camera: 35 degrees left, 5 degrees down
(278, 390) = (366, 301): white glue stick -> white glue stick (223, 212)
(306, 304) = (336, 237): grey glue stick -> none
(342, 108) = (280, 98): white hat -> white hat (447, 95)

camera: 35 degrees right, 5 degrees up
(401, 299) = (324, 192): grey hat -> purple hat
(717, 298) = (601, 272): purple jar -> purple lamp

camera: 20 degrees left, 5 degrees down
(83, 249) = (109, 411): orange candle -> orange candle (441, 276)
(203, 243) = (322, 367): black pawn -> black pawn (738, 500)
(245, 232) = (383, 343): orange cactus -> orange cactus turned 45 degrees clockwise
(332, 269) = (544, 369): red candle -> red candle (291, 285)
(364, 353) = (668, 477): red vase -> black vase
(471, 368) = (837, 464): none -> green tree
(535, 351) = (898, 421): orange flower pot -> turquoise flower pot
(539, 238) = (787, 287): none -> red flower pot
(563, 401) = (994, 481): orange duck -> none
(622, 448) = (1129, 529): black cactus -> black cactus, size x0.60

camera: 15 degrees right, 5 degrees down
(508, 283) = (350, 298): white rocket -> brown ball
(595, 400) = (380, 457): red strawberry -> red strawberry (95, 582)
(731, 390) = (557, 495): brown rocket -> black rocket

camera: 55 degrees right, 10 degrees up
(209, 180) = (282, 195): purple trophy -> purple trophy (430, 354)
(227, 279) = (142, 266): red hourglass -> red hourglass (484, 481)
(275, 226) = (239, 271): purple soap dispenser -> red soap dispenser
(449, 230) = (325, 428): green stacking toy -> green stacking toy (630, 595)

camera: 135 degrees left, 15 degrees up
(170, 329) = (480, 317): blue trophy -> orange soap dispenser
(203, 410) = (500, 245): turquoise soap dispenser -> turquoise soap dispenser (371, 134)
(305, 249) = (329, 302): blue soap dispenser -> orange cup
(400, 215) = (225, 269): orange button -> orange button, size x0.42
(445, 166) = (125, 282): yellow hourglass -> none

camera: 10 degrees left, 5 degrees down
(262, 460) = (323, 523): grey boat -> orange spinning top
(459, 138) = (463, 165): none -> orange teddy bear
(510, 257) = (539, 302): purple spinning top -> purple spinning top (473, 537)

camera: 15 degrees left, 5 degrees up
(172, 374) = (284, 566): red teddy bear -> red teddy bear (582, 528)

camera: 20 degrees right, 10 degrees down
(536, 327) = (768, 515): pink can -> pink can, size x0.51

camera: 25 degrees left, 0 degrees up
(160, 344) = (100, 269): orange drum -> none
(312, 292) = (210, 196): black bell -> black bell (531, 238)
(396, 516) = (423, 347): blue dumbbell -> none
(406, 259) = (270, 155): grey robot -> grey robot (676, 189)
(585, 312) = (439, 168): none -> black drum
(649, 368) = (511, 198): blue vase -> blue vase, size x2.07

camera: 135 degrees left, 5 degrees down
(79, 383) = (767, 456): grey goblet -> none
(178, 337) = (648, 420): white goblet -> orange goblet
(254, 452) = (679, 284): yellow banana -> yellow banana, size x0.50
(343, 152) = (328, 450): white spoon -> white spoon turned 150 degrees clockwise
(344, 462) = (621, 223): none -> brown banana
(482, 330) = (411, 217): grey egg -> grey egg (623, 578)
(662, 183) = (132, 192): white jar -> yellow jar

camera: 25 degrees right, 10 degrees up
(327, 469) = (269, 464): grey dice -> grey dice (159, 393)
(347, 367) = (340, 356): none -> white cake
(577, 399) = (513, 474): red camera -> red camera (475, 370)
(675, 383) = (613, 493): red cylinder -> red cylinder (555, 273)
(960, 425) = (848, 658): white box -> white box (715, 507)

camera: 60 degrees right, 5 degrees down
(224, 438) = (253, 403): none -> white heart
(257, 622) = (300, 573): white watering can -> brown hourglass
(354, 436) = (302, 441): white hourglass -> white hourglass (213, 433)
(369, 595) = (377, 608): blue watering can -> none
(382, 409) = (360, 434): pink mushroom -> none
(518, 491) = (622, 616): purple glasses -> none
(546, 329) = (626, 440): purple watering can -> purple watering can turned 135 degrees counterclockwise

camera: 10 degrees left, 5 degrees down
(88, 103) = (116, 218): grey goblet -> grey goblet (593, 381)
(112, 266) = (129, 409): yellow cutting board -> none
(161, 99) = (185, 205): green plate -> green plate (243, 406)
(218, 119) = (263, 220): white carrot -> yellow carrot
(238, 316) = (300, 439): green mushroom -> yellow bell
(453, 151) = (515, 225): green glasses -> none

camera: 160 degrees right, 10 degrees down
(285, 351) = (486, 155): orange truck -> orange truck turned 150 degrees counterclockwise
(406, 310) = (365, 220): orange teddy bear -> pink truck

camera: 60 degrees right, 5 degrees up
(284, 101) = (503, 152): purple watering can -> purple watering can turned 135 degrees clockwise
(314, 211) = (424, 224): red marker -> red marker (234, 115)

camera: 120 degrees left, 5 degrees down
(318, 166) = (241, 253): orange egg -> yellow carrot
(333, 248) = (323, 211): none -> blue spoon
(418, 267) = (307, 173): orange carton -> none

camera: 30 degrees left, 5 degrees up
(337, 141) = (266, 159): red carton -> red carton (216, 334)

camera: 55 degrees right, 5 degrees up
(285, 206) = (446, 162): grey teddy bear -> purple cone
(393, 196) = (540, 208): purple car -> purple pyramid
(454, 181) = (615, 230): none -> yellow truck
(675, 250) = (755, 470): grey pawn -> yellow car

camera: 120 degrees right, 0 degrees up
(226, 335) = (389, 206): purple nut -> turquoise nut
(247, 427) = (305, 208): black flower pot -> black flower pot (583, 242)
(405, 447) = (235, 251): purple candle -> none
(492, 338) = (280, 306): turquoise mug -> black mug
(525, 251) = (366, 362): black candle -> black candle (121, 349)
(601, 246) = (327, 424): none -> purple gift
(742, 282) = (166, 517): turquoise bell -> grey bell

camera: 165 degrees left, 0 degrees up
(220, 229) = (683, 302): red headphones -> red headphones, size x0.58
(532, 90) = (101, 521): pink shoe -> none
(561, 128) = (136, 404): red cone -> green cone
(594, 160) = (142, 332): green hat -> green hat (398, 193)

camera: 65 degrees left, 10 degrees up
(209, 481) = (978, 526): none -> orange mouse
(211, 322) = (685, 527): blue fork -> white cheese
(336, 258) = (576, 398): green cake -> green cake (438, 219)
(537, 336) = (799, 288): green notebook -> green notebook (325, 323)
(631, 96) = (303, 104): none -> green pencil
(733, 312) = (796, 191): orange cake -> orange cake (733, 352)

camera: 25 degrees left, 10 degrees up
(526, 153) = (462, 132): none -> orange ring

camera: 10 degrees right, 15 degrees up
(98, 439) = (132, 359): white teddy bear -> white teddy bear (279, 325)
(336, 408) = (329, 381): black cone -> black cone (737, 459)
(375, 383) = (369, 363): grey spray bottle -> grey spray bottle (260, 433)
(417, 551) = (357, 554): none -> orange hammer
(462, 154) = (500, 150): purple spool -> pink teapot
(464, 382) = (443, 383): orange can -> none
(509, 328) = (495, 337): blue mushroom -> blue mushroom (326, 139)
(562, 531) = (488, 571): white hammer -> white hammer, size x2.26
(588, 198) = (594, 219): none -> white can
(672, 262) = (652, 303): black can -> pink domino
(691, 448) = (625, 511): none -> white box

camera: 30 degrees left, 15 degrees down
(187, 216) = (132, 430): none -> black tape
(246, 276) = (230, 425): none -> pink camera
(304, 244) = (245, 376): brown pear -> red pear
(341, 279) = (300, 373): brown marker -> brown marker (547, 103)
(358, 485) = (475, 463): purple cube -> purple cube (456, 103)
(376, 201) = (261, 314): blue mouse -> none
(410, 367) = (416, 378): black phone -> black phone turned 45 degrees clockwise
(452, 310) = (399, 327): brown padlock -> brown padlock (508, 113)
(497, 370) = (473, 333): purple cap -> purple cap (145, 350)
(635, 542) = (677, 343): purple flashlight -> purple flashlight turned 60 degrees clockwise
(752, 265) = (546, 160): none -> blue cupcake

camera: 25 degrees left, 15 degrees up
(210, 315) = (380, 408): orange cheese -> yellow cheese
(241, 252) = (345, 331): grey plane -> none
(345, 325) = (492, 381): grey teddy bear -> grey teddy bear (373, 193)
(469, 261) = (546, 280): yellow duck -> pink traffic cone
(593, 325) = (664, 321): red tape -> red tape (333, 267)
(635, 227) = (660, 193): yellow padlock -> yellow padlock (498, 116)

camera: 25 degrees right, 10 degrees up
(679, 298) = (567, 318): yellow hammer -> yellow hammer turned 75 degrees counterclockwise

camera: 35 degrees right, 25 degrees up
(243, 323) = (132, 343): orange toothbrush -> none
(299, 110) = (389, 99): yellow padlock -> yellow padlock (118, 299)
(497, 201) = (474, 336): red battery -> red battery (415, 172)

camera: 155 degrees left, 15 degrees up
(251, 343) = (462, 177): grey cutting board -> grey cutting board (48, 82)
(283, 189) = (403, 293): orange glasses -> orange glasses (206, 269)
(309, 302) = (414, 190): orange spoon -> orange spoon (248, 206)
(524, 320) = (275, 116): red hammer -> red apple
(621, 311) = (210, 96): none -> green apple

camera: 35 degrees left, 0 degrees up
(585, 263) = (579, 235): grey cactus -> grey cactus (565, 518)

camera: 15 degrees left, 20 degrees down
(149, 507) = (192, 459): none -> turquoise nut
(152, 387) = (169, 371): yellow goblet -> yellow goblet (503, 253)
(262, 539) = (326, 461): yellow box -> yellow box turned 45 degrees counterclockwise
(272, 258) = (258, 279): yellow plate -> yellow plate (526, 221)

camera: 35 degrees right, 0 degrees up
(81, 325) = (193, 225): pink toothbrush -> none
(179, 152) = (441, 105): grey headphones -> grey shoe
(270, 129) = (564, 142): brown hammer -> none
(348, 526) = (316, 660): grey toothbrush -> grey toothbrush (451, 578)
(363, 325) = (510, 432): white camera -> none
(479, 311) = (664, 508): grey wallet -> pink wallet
================================
*PROBLEM TO SOLVE:* Only lines containing the word "soap" should be copied from the material above.

*RESULT OF THIS EXERCISE:*
(275, 226) = (239, 271): purple soap dispenser -> red soap dispenser
(170, 329) = (480, 317): blue trophy -> orange soap dispenser
(203, 410) = (500, 245): turquoise soap dispenser -> turquoise soap dispenser (371, 134)
(305, 249) = (329, 302): blue soap dispenser -> orange cup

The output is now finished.